**About this exercise**
Print each entry verbatim.
==== Data supplied ====
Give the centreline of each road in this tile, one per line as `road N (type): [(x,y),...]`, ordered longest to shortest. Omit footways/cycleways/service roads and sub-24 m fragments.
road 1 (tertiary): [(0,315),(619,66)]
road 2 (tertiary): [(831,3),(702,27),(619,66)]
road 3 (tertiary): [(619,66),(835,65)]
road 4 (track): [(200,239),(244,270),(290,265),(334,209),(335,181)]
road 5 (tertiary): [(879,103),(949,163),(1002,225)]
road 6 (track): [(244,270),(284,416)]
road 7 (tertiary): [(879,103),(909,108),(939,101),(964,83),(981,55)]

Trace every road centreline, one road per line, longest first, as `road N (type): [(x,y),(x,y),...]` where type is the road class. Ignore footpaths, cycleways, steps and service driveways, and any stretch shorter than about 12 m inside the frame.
====
**Response for this exercise**
Give the centreline of each road in this tile, one per line as `road N (type): [(x,y),...]`, ordered longest to shortest. Omit footways/cycleways/service roads and sub-24 m fragments.
road 1 (tertiary): [(0,315),(619,66)]
road 2 (tertiary): [(831,3),(702,27),(619,66)]
road 3 (tertiary): [(619,66),(835,65)]
road 4 (track): [(200,239),(244,270),(290,265),(334,209),(335,181)]
road 5 (tertiary): [(879,103),(949,163),(1002,225)]
road 6 (track): [(244,270),(284,416)]
road 7 (tertiary): [(879,103),(909,108),(939,101),(964,83),(981,55)]

Trace every road centreline, one road per line, longest first, as `road N (type): [(x,y),(x,y),...]` where type is the road class. Ignore footpaths, cycleways, steps and service driveways, and any stretch shorter than about 12 m inside the frame.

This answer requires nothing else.